Task goal.
What is needed is an exact reproduction of the lines from the one that contains "red hexagon: (27, 87) -> (74, 137), moved" through the end of the data, both included and nothing else, with pictures omitted.

** Available records follows **

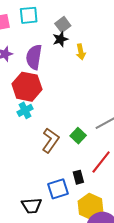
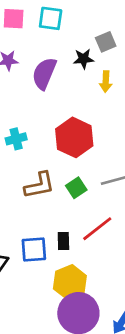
gray square: (63, 25) -> (106, 42), moved
red hexagon: (27, 87) -> (74, 137), moved
brown L-shape: (51, 140) -> (39, 185), turned 30

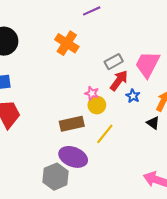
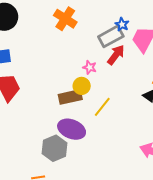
gray rectangle: (114, 62) -> (111, 36), size x1.4
blue star: (133, 96) -> (122, 24), moved
yellow circle: (97, 105) -> (82, 86), moved

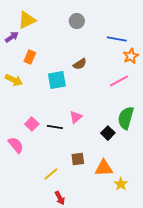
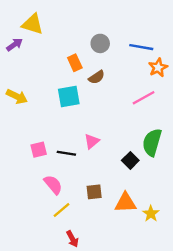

** End of Available records **

Your response.
red hexagon: (27, 87) -> (74, 137), moved
brown L-shape: (51, 140) -> (39, 185), turned 30

gray rectangle: (114, 62) -> (111, 36), size x1.4
blue star: (133, 96) -> (122, 24), moved
yellow circle: (97, 105) -> (82, 86), moved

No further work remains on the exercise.